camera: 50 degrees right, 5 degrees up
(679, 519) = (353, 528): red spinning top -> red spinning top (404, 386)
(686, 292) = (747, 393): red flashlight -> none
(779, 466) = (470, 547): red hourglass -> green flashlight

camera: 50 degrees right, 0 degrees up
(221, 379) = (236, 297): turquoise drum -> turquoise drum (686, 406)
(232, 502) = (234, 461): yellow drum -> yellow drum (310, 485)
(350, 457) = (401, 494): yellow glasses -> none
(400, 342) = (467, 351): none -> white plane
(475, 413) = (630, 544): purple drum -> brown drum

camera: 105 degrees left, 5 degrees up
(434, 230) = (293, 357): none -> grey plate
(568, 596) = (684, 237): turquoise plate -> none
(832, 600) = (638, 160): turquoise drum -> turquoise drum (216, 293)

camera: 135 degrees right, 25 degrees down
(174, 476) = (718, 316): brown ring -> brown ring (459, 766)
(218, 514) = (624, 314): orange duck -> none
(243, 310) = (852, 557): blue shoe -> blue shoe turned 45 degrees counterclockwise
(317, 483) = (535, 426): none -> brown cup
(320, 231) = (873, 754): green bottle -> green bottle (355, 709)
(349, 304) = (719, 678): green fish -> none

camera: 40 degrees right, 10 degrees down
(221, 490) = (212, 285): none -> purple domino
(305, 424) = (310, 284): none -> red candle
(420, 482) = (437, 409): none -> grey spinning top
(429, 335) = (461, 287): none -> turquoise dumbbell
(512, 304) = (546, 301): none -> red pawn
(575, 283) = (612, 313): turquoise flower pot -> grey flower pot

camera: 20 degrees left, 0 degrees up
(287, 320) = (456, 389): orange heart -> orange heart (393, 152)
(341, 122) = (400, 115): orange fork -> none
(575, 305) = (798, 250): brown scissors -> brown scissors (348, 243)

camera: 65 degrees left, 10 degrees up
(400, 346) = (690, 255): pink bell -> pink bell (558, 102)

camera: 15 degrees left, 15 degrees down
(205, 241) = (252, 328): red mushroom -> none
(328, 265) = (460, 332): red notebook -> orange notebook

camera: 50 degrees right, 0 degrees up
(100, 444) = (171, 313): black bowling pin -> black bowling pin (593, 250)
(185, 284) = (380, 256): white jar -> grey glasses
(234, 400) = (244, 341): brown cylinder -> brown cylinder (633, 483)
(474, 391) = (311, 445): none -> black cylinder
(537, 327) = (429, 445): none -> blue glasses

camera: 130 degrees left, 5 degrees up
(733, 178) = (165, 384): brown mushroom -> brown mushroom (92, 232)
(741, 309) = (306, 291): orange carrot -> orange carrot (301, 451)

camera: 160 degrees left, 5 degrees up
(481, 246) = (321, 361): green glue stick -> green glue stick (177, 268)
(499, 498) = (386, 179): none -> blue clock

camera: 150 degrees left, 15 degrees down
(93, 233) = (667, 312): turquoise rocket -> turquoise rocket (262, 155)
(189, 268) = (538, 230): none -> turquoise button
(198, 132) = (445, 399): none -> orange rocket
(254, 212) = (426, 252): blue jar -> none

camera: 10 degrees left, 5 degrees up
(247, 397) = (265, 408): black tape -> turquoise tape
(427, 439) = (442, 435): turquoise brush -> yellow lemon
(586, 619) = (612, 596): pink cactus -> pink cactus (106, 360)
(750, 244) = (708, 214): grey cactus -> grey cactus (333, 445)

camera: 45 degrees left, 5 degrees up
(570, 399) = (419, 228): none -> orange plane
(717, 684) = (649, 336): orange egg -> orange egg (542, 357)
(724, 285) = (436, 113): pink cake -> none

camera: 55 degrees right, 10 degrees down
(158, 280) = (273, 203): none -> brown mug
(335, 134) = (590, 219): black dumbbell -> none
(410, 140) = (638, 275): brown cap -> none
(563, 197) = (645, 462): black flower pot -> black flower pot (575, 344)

◆ **Instructions for the task**: Give back every line from the beginning of the records through the line holding "(475, 413) = (630, 544): purple", exactly as it reads, and leave out the rest.

◆ **Response below**:
camera: 50 degrees right, 5 degrees up
(679, 519) = (353, 528): red spinning top -> red spinning top (404, 386)
(686, 292) = (747, 393): red flashlight -> none
(779, 466) = (470, 547): red hourglass -> green flashlight

camera: 50 degrees right, 0 degrees up
(221, 379) = (236, 297): turquoise drum -> turquoise drum (686, 406)
(232, 502) = (234, 461): yellow drum -> yellow drum (310, 485)
(350, 457) = (401, 494): yellow glasses -> none
(400, 342) = (467, 351): none -> white plane
(475, 413) = (630, 544): purple drum -> brown drum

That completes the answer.